*** RECORD SET ***

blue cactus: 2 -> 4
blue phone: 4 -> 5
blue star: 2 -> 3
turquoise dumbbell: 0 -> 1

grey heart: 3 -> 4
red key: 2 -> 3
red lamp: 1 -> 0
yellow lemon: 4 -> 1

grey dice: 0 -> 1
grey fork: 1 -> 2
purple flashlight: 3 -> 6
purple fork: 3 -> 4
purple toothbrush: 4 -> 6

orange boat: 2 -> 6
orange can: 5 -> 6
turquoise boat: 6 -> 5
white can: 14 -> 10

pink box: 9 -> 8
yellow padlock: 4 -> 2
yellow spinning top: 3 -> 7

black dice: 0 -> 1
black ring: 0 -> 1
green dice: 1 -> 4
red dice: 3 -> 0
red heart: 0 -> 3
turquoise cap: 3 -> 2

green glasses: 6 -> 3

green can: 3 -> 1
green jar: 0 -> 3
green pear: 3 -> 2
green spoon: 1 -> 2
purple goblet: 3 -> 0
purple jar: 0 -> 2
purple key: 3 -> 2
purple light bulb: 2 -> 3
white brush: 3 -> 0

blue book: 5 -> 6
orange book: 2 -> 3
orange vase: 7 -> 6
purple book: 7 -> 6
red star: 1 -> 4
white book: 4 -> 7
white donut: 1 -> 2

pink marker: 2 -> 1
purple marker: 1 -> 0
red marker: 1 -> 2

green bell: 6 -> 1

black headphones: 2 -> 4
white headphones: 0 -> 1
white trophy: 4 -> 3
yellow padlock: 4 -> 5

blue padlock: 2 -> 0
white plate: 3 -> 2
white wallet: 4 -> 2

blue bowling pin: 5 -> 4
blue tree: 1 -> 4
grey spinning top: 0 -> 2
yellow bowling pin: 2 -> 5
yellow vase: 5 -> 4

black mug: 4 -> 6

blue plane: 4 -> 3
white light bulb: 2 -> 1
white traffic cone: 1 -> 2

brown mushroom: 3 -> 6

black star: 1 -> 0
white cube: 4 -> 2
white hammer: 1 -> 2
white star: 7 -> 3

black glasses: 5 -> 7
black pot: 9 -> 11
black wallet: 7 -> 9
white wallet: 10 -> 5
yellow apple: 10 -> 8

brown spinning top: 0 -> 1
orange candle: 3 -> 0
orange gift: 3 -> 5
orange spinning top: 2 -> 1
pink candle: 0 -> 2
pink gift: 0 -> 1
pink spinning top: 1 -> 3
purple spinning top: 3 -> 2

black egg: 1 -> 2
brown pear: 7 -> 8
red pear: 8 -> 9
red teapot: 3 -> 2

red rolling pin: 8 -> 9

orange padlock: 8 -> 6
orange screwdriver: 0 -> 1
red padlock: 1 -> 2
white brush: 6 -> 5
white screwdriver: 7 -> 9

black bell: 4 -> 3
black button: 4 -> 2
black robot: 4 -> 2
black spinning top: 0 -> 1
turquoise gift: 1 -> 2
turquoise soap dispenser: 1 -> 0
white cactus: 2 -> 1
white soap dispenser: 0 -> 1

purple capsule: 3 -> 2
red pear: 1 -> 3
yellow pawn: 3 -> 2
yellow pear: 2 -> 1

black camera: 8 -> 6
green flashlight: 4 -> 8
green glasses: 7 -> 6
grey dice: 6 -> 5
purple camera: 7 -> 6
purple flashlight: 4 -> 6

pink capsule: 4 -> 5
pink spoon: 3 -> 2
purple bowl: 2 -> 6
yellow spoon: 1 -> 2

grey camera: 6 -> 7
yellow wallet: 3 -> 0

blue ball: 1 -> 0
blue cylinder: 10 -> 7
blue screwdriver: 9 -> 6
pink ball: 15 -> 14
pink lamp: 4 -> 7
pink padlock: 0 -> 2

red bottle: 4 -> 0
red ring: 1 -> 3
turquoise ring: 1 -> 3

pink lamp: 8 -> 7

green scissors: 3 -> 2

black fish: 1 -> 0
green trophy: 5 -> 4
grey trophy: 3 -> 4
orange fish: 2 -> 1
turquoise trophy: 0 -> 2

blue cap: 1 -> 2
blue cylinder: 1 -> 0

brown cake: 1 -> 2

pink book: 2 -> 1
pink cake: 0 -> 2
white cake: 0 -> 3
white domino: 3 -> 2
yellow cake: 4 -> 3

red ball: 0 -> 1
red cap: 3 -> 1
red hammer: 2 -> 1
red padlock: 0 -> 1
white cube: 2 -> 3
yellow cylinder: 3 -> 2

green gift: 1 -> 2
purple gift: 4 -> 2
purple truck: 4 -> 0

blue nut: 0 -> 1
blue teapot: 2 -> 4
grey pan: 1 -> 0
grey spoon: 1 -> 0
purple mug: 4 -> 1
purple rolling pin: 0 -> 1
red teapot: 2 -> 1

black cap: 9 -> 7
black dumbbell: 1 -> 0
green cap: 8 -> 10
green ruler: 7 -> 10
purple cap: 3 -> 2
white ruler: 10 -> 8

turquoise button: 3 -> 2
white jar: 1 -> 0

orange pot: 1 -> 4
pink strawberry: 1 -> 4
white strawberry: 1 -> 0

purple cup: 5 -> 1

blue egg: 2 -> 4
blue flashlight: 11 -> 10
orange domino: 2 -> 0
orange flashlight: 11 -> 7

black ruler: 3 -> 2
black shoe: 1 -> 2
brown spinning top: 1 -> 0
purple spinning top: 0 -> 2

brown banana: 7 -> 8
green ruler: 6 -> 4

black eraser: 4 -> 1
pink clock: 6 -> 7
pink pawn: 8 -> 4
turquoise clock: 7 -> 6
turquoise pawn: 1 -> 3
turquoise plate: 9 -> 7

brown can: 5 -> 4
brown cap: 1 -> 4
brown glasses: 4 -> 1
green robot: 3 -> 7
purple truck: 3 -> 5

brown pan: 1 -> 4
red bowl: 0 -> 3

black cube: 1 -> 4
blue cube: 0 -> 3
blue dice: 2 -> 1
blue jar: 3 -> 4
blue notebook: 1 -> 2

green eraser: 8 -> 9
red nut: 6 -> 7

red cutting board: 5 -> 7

***

**EXERCISE GOAL:**
When the word "ball" shows up in a line of the entries, pull that line out.

**ANSWER FOR THE TASK:**
blue ball: 1 -> 0
pink ball: 15 -> 14
red ball: 0 -> 1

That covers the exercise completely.